#### Exercise prompt:
Set down all of the entries below word for word, with the pictures left out.
=== Data excerpts ===
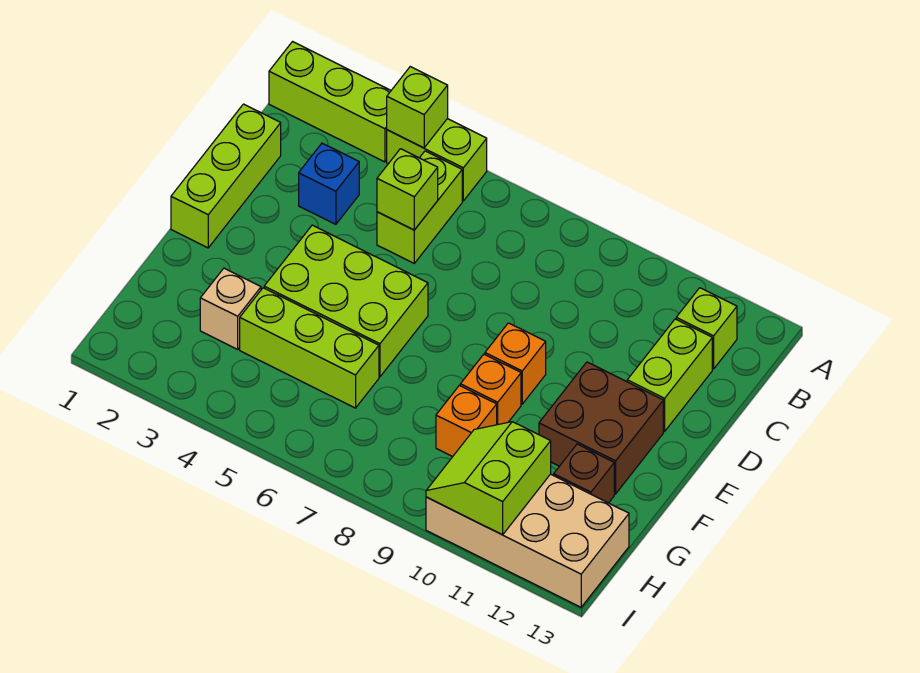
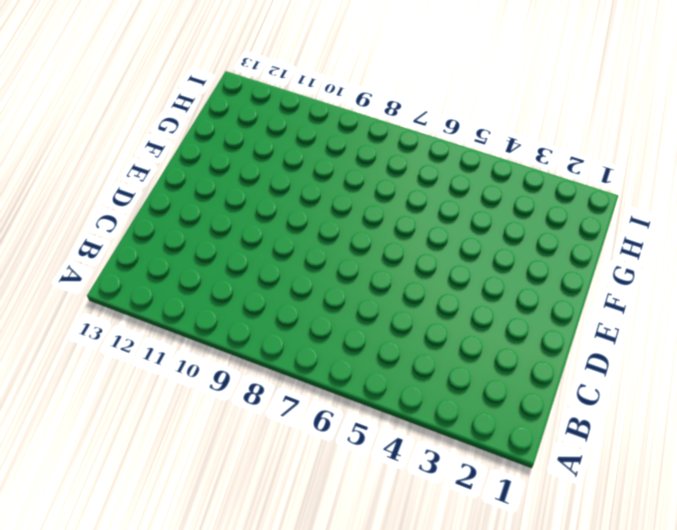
none -> lime brick A1:A3 level 1
none -> lime brick A4:A5 level 1
none -> lime brick B5:C5 level 1

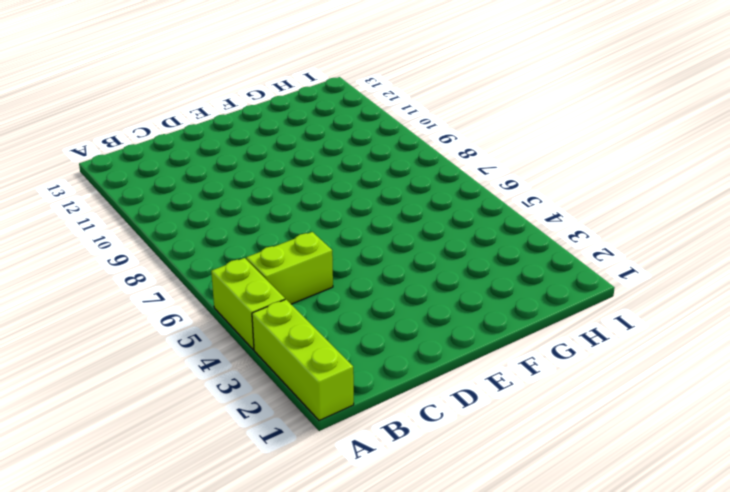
none -> lime brick B12 level 1
none -> lime brick C1:E1 level 1
none -> blue brick C3 level 1

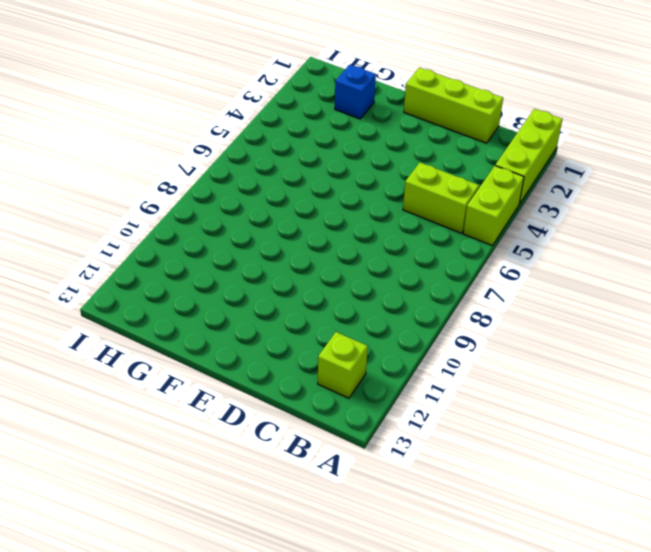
blue brick G2 level 1 -> blue brick C3 level 1
none -> lime brick C12:D12 level 1
none -> lime brick E4:F6 level 1
none -> orange brick E9 level 1

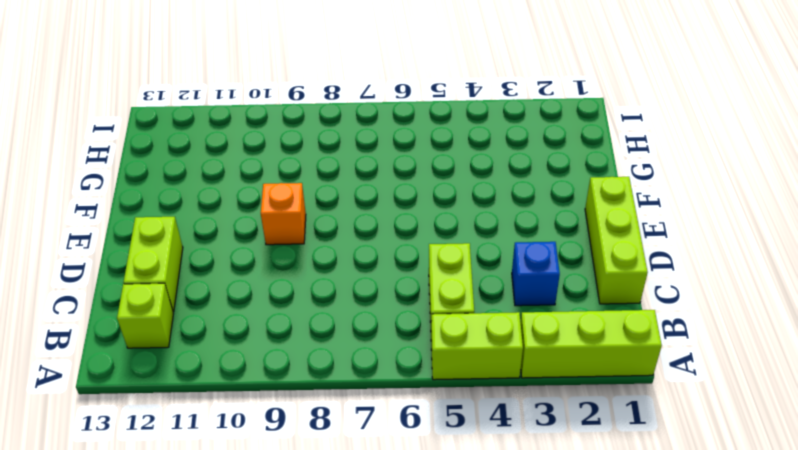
none -> lime brick E4:F6 level 1
none -> brown brick E11:F12 level 1
none -> orange brick F9 level 1

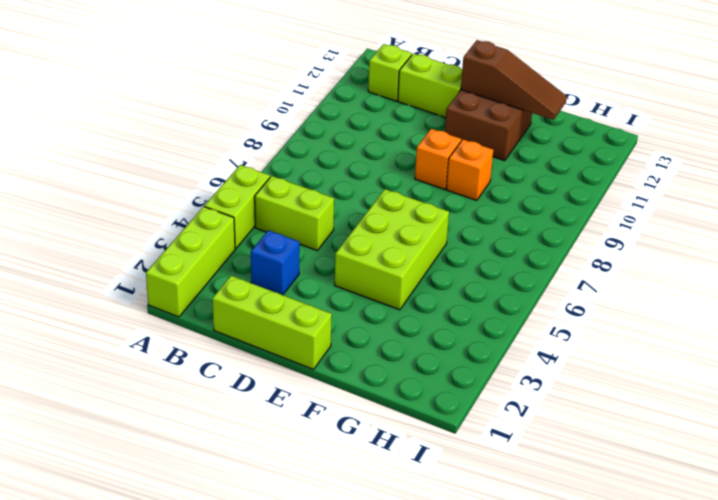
brown slope E12:G12 level 2 top E -> none
none -> tan brick G3 level 1
none -> lime brick G4:G6 level 1
none -> orange brick G9 level 1

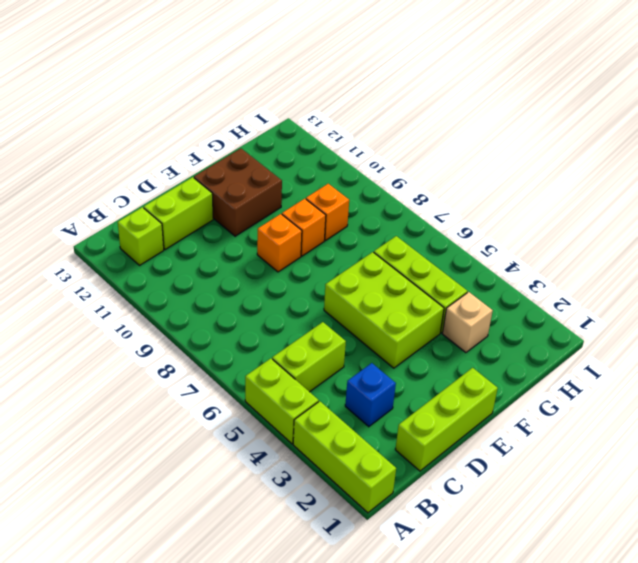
none -> brown brick G12 level 1
none -> tan brick H10:I13 level 1
none -> lime brick A4 level 2

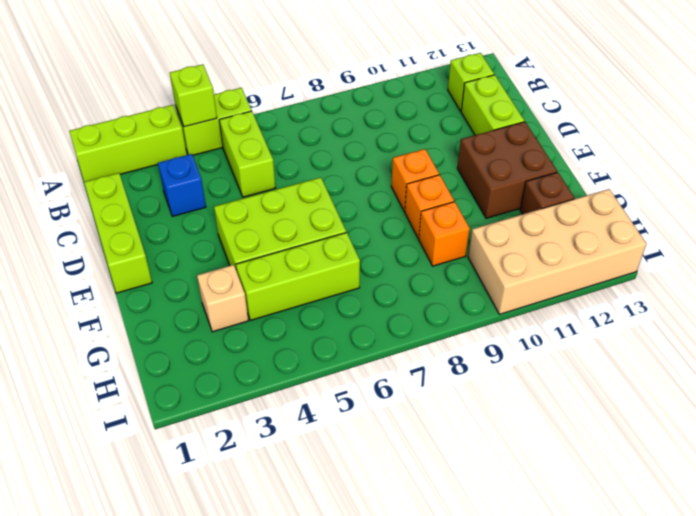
none -> lime brick C5 level 2
none -> lime slope H10:I11 level 2 top 11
===
#### Solved exercise:
none -> lime brick A1:A3 level 1
none -> lime brick A4:A5 level 1
none -> lime brick B5:C5 level 1

none -> lime brick B12 level 1
none -> lime brick C1:E1 level 1
none -> blue brick C3 level 1

blue brick G2 level 1 -> blue brick C3 level 1
none -> lime brick C12:D12 level 1
none -> lime brick E4:F6 level 1
none -> orange brick E9 level 1

none -> lime brick E4:F6 level 1
none -> brown brick E11:F12 level 1
none -> orange brick F9 level 1

brown slope E12:G12 level 2 top E -> none
none -> tan brick G3 level 1
none -> lime brick G4:G6 level 1
none -> orange brick G9 level 1

none -> brown brick G12 level 1
none -> tan brick H10:I13 level 1
none -> lime brick A4 level 2

none -> lime brick C5 level 2
none -> lime slope H10:I11 level 2 top 11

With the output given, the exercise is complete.